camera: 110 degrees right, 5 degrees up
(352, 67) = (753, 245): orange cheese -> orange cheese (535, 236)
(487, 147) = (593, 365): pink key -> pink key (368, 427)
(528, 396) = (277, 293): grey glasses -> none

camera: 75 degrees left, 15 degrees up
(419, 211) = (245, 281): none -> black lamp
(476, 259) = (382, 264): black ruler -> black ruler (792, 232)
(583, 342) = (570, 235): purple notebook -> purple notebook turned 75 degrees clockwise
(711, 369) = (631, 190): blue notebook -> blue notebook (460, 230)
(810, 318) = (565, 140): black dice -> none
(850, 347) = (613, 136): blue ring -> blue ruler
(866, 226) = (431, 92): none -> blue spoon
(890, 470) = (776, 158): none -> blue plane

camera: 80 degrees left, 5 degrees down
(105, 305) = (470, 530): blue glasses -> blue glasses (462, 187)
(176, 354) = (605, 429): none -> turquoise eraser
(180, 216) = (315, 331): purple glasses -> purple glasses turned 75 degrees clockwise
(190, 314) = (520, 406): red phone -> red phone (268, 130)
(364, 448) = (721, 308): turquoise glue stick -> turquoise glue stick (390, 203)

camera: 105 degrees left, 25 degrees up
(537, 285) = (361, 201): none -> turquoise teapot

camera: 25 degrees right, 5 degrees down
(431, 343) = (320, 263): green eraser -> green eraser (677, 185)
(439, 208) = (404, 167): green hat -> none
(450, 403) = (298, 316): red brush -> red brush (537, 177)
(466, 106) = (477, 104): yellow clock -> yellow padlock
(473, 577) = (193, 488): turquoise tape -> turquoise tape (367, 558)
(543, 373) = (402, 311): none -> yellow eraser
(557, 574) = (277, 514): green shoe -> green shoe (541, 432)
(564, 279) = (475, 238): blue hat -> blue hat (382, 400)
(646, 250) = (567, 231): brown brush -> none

===============

### [What you should do]
Set down nothing but the lines from the one with "(364, 448) = (721, 308): turquoise" through the end of the records, keeping each line exactly as written and including both ends.

### [Response area]
(364, 448) = (721, 308): turquoise glue stick -> turquoise glue stick (390, 203)

camera: 105 degrees left, 25 degrees up
(537, 285) = (361, 201): none -> turquoise teapot

camera: 25 degrees right, 5 degrees down
(431, 343) = (320, 263): green eraser -> green eraser (677, 185)
(439, 208) = (404, 167): green hat -> none
(450, 403) = (298, 316): red brush -> red brush (537, 177)
(466, 106) = (477, 104): yellow clock -> yellow padlock
(473, 577) = (193, 488): turquoise tape -> turquoise tape (367, 558)
(543, 373) = (402, 311): none -> yellow eraser
(557, 574) = (277, 514): green shoe -> green shoe (541, 432)
(564, 279) = (475, 238): blue hat -> blue hat (382, 400)
(646, 250) = (567, 231): brown brush -> none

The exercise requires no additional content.